§ **Try it**
Word for word, write the records out again, but omit each picture.

(Object matching data)
• • • • • • •
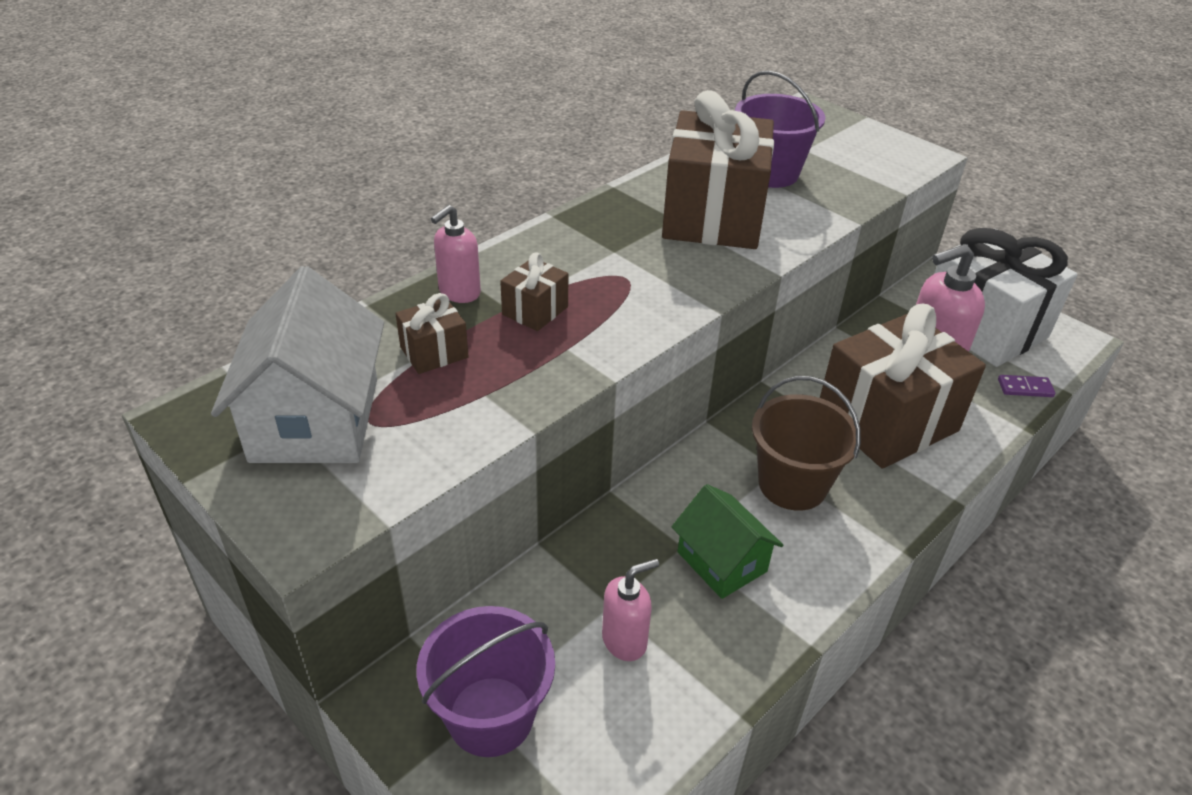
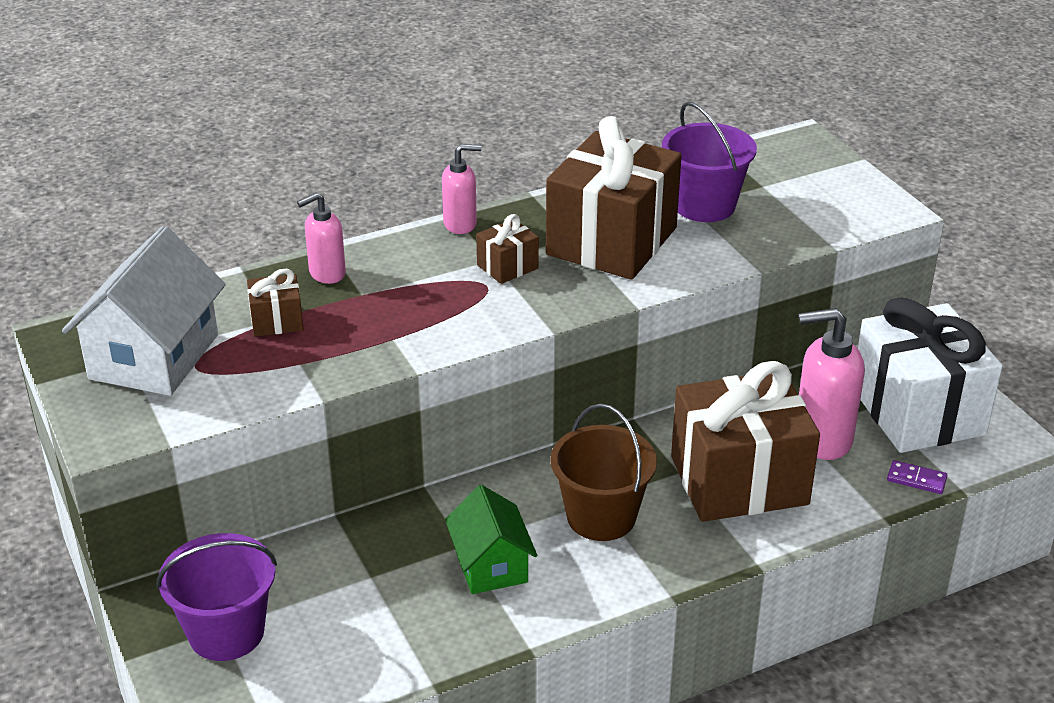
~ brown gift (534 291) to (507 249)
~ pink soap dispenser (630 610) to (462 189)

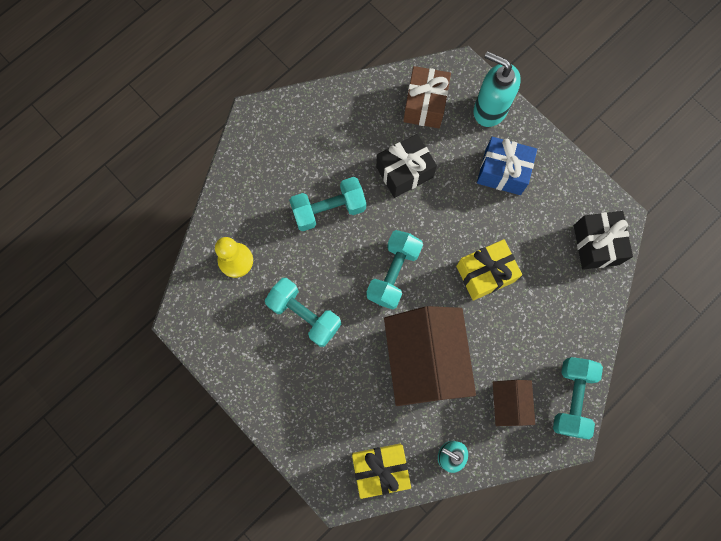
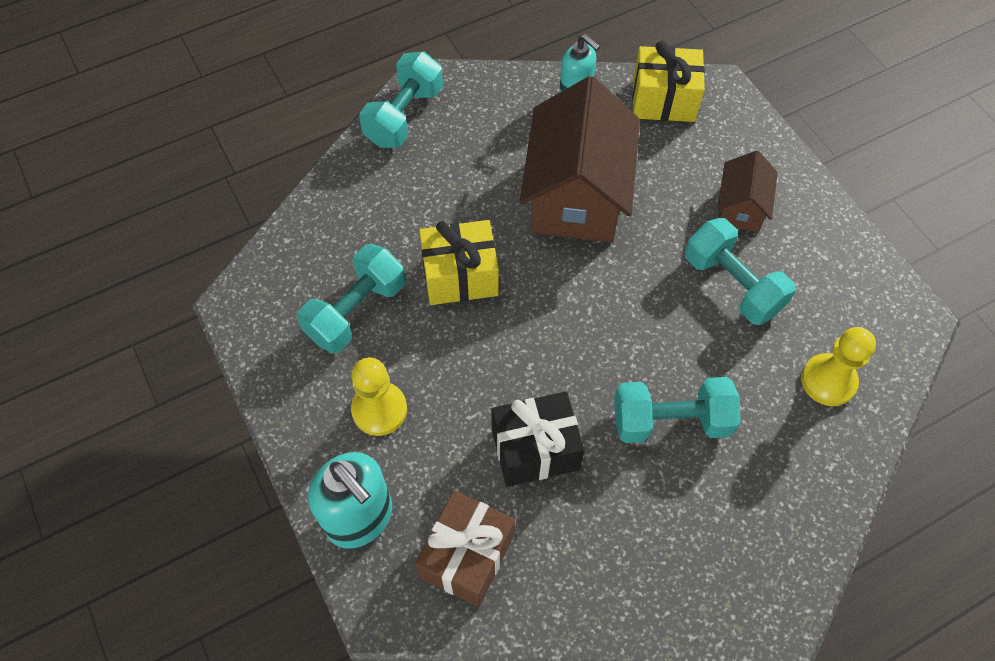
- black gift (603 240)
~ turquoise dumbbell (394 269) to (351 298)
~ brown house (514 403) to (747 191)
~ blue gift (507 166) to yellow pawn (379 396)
• • • • • • •
§ **Exercise response**
~ brown gift (534 291) to (507 249)
~ pink soap dispenser (630 610) to (462 189)

- black gift (603 240)
~ turquoise dumbbell (394 269) to (351 298)
~ brown house (514 403) to (747 191)
~ blue gift (507 166) to yellow pawn (379 396)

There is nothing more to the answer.